EXERCISE:
Which lines in the records below hold the word "moved"? Copy each of them.

DATA:
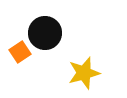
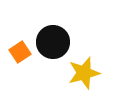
black circle: moved 8 px right, 9 px down
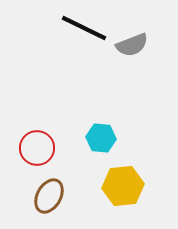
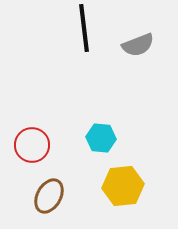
black line: rotated 57 degrees clockwise
gray semicircle: moved 6 px right
red circle: moved 5 px left, 3 px up
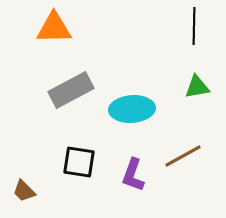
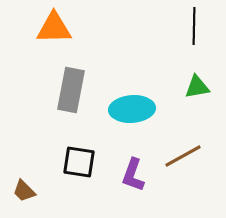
gray rectangle: rotated 51 degrees counterclockwise
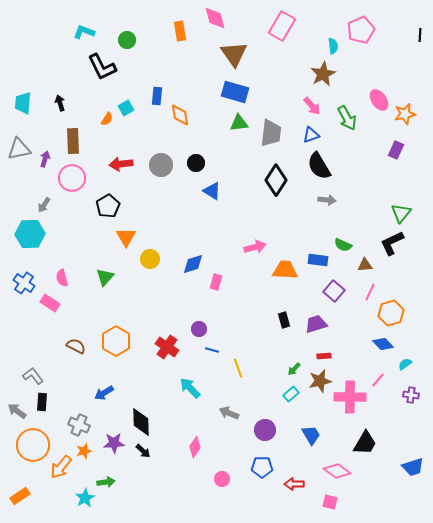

EXERCISE ANSWER:
black circle: moved 8 px right, 9 px down
gray semicircle: moved 6 px right
red circle: moved 5 px left, 3 px up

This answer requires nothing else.